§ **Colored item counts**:
────────────────────

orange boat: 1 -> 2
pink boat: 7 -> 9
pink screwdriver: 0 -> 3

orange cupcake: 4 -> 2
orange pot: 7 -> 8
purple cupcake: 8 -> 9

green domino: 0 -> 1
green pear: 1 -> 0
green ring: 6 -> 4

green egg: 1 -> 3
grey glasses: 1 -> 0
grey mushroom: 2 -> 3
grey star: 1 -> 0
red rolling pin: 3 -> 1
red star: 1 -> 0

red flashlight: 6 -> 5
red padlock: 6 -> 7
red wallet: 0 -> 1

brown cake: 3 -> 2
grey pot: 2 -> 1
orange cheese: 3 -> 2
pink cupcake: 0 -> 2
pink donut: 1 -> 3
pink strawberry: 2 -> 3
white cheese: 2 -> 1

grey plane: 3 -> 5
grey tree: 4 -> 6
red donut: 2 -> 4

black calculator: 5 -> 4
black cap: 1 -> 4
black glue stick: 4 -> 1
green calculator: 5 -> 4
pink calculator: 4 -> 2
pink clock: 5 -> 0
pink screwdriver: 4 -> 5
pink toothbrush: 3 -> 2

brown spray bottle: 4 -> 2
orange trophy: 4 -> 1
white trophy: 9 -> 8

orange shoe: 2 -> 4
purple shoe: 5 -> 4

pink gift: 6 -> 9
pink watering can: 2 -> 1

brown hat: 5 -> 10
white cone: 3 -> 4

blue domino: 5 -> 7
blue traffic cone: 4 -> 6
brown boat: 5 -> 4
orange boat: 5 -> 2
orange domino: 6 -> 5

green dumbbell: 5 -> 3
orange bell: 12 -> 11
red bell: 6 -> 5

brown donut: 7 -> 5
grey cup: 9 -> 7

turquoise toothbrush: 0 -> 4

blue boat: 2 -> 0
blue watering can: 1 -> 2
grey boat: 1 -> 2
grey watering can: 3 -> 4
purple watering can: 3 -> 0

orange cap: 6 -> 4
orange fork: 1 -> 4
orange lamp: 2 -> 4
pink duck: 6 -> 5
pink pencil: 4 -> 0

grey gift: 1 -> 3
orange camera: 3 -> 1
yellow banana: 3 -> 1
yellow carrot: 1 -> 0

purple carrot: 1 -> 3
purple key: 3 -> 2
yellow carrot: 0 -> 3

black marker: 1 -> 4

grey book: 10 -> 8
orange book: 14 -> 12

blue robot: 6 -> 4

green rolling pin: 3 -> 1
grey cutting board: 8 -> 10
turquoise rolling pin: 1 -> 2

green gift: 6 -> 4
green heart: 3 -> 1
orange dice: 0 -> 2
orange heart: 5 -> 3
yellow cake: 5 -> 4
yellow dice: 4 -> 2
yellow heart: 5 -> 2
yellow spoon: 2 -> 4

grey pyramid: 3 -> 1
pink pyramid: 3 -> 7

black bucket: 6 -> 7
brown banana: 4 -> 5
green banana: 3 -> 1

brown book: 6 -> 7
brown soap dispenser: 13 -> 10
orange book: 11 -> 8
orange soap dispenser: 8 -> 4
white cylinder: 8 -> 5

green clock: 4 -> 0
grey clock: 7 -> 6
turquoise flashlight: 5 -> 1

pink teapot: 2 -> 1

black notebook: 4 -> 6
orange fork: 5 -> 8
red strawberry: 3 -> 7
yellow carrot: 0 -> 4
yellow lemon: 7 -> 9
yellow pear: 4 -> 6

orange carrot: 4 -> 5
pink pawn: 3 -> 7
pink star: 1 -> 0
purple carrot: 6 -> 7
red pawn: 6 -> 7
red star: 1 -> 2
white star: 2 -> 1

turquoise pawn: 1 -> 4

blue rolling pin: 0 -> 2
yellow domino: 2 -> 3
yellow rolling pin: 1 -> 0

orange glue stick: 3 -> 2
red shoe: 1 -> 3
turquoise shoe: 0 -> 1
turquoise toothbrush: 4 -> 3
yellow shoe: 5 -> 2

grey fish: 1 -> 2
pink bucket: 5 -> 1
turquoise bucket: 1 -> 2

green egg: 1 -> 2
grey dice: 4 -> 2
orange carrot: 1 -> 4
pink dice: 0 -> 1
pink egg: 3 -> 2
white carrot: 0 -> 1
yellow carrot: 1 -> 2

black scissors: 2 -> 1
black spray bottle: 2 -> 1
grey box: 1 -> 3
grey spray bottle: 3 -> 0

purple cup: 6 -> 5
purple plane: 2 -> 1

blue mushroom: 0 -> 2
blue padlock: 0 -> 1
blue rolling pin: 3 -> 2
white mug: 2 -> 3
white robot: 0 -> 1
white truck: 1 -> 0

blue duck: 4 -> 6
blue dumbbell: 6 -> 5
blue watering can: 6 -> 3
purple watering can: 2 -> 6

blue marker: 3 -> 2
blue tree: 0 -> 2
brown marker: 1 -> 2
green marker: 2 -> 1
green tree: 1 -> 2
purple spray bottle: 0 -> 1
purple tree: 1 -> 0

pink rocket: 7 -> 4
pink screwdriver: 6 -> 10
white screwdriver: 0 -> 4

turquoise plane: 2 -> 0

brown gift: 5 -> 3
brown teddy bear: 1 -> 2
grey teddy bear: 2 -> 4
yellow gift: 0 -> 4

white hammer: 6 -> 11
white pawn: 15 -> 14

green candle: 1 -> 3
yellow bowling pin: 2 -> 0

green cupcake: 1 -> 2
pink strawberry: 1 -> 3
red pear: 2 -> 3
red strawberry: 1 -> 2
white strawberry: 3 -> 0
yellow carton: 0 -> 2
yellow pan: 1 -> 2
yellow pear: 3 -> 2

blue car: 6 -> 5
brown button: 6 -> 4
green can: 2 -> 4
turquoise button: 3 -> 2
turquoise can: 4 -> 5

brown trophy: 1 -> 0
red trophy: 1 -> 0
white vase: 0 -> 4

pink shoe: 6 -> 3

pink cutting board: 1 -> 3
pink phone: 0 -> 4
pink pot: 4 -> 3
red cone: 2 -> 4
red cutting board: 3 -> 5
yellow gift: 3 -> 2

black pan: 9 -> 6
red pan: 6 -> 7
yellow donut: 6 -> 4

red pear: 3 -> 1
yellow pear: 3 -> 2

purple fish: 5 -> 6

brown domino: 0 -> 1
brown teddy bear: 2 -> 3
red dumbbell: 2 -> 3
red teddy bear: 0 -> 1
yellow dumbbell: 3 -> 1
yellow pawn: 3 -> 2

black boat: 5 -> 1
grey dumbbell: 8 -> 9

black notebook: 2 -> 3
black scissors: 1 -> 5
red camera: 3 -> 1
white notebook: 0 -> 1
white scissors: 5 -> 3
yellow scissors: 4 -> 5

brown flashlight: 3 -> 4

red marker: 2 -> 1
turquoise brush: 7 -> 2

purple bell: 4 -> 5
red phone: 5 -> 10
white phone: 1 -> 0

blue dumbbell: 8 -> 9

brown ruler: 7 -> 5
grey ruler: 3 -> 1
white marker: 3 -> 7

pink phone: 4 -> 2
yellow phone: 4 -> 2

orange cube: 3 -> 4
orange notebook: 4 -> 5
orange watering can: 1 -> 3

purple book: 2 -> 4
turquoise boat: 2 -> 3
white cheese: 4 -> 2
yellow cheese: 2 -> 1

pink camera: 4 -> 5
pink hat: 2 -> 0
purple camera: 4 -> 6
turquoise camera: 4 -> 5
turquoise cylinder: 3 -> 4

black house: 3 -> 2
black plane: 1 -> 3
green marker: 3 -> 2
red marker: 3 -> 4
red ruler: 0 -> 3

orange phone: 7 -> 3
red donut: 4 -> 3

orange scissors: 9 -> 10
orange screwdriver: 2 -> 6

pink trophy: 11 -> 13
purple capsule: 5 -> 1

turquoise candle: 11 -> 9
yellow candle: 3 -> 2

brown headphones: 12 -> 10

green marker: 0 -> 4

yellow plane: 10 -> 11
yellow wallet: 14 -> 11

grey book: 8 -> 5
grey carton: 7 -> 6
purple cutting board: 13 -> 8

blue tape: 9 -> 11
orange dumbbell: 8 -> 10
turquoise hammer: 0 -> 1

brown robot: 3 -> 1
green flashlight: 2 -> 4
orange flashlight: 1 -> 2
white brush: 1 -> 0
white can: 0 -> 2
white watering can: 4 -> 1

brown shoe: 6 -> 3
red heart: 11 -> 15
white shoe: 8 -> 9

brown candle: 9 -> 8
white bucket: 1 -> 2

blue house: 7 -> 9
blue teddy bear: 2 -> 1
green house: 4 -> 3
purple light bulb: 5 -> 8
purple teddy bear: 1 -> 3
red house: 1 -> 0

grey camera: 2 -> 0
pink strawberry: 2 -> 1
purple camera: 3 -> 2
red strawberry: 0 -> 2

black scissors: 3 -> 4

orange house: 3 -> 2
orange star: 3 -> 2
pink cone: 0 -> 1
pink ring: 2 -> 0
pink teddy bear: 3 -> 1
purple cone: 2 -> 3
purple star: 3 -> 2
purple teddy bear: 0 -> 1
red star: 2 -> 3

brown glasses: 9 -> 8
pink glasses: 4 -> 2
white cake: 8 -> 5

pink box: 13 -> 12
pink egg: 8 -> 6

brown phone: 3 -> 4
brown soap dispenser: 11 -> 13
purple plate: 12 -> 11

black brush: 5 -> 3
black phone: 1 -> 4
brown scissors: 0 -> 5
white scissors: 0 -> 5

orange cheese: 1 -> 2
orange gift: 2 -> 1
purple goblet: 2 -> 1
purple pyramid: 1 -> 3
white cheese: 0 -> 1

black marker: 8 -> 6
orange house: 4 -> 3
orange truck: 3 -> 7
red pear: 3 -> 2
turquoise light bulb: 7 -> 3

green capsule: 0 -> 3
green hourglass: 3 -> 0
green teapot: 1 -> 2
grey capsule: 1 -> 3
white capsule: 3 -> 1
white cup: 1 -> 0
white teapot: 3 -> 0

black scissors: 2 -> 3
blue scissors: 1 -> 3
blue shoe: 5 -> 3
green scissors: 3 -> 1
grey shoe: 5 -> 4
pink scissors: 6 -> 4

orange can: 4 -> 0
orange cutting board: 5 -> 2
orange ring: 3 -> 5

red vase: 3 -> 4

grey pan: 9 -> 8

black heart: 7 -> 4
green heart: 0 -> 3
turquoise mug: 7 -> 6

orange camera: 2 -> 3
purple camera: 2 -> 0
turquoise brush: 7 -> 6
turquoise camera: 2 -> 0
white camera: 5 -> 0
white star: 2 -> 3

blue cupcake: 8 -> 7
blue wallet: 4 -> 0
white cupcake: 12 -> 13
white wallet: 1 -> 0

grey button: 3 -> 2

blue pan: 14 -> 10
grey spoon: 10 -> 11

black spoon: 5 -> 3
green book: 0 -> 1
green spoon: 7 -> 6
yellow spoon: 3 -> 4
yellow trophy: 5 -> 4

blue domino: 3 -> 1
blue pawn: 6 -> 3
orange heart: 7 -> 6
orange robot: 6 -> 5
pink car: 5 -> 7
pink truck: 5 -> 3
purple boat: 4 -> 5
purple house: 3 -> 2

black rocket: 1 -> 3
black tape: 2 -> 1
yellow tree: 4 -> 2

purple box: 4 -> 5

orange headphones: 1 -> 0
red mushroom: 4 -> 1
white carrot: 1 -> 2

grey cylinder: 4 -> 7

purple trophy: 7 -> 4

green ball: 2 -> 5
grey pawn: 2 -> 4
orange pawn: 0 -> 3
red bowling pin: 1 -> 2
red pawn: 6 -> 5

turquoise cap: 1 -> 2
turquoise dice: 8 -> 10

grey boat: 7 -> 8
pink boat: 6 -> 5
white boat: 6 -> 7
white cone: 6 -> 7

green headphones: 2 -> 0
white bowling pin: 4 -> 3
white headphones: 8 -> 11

────────────────────

§ **Aim of the exercise**:
Each line above from the one with "turquoise cylinder: 3 -> 4" up to and including the one with "purple star: 3 -> 2" must be set down exactly, and no line outside that span may appear.

§ **Solution to the exercise**:
turquoise cylinder: 3 -> 4

black house: 3 -> 2
black plane: 1 -> 3
green marker: 3 -> 2
red marker: 3 -> 4
red ruler: 0 -> 3

orange phone: 7 -> 3
red donut: 4 -> 3

orange scissors: 9 -> 10
orange screwdriver: 2 -> 6

pink trophy: 11 -> 13
purple capsule: 5 -> 1

turquoise candle: 11 -> 9
yellow candle: 3 -> 2

brown headphones: 12 -> 10

green marker: 0 -> 4

yellow plane: 10 -> 11
yellow wallet: 14 -> 11

grey book: 8 -> 5
grey carton: 7 -> 6
purple cutting board: 13 -> 8

blue tape: 9 -> 11
orange dumbbell: 8 -> 10
turquoise hammer: 0 -> 1

brown robot: 3 -> 1
green flashlight: 2 -> 4
orange flashlight: 1 -> 2
white brush: 1 -> 0
white can: 0 -> 2
white watering can: 4 -> 1

brown shoe: 6 -> 3
red heart: 11 -> 15
white shoe: 8 -> 9

brown candle: 9 -> 8
white bucket: 1 -> 2

blue house: 7 -> 9
blue teddy bear: 2 -> 1
green house: 4 -> 3
purple light bulb: 5 -> 8
purple teddy bear: 1 -> 3
red house: 1 -> 0

grey camera: 2 -> 0
pink strawberry: 2 -> 1
purple camera: 3 -> 2
red strawberry: 0 -> 2

black scissors: 3 -> 4

orange house: 3 -> 2
orange star: 3 -> 2
pink cone: 0 -> 1
pink ring: 2 -> 0
pink teddy bear: 3 -> 1
purple cone: 2 -> 3
purple star: 3 -> 2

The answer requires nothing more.